Assignment
Copy the records below in full, keeping each word as it is but omitting the pictures.

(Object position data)

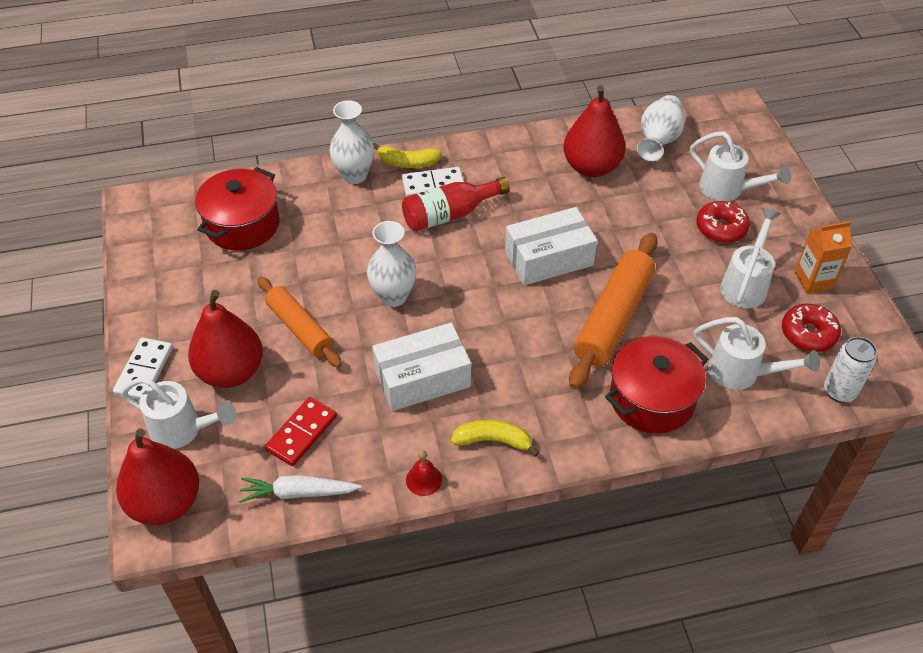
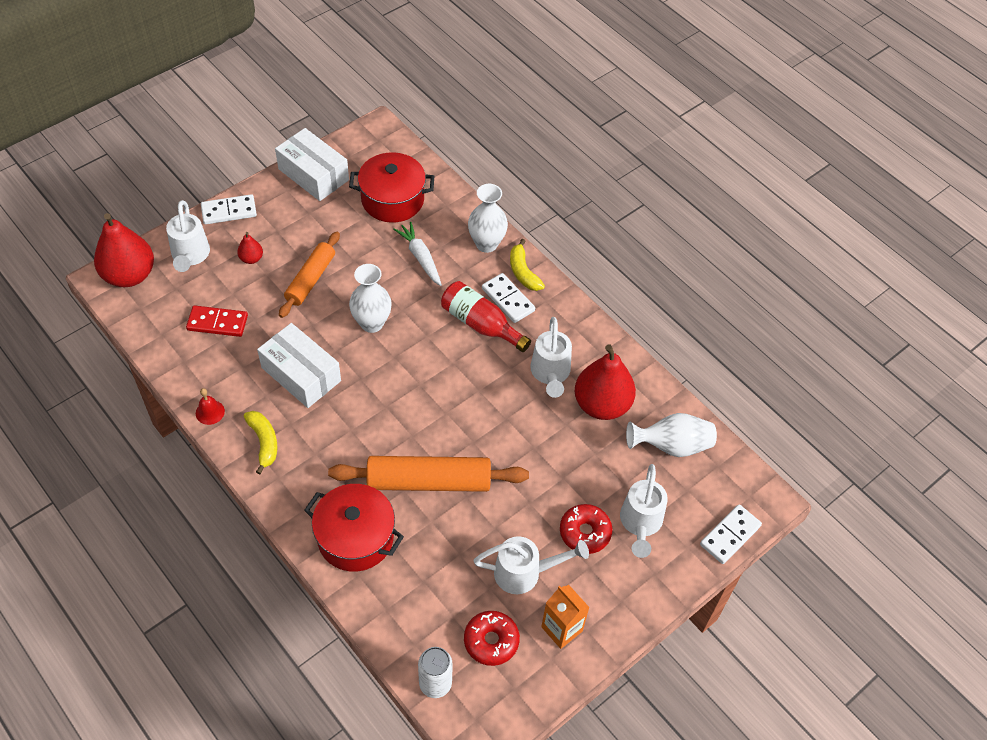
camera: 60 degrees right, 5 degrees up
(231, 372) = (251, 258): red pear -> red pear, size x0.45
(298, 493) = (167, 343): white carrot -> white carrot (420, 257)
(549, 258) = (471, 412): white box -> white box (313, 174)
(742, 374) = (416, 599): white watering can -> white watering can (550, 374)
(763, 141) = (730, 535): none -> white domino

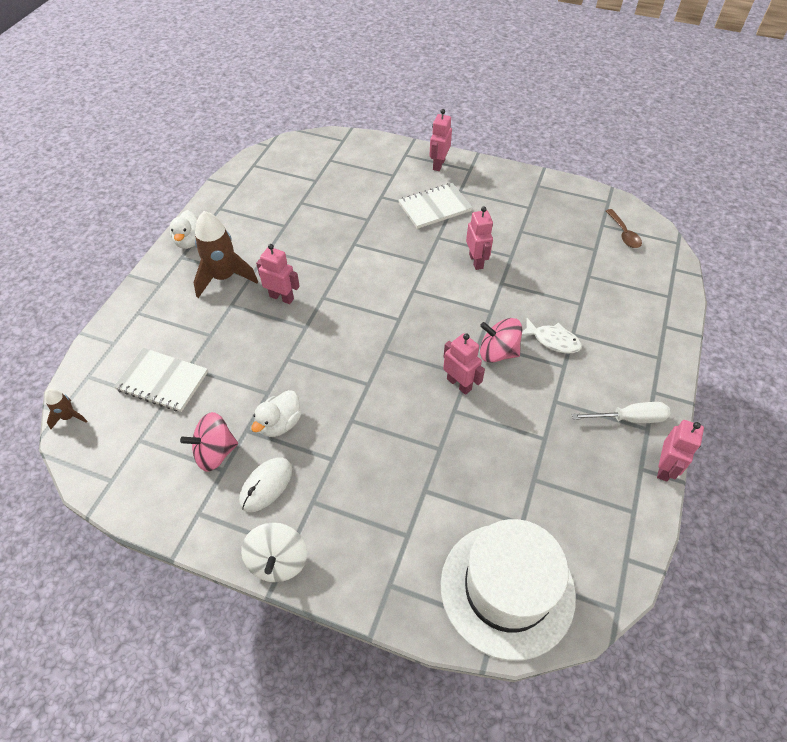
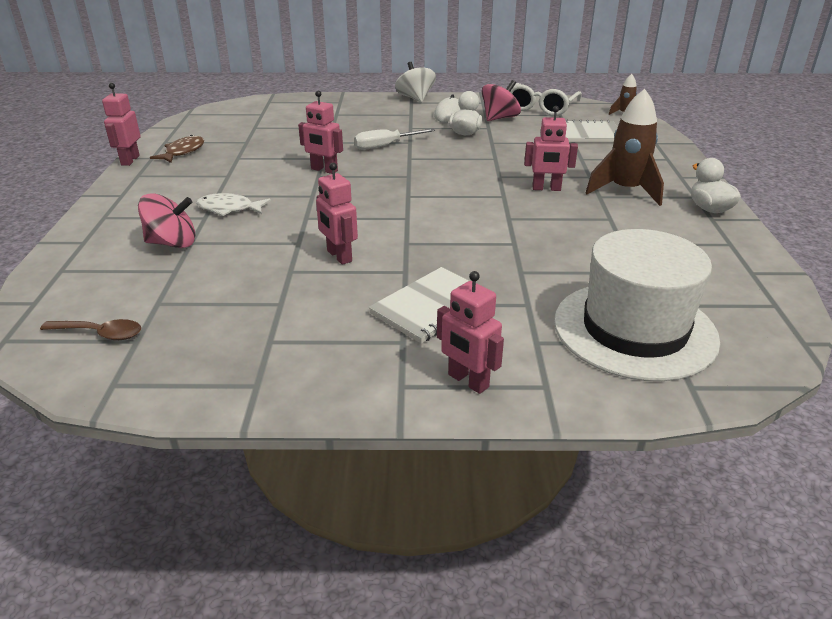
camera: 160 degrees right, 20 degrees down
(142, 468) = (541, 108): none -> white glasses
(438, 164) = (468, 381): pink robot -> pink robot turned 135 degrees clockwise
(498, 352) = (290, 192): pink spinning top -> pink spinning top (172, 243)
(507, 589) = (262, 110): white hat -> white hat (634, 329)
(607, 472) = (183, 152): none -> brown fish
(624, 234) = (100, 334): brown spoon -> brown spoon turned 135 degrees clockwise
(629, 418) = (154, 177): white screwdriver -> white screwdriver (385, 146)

Final answer
camera: 60 degrees right, 5 degrees up
(231, 372) = (251, 258): red pear -> red pear, size x0.45
(298, 493) = (167, 343): white carrot -> white carrot (420, 257)
(549, 258) = (471, 412): white box -> white box (313, 174)
(742, 374) = (416, 599): white watering can -> white watering can (550, 374)
(763, 141) = (730, 535): none -> white domino

camera: 160 degrees right, 20 degrees down
(142, 468) = (541, 108): none -> white glasses
(438, 164) = (468, 381): pink robot -> pink robot turned 135 degrees clockwise
(498, 352) = (290, 192): pink spinning top -> pink spinning top (172, 243)
(507, 589) = (262, 110): white hat -> white hat (634, 329)
(607, 472) = (183, 152): none -> brown fish
(624, 234) = (100, 334): brown spoon -> brown spoon turned 135 degrees clockwise
(629, 418) = (154, 177): white screwdriver -> white screwdriver (385, 146)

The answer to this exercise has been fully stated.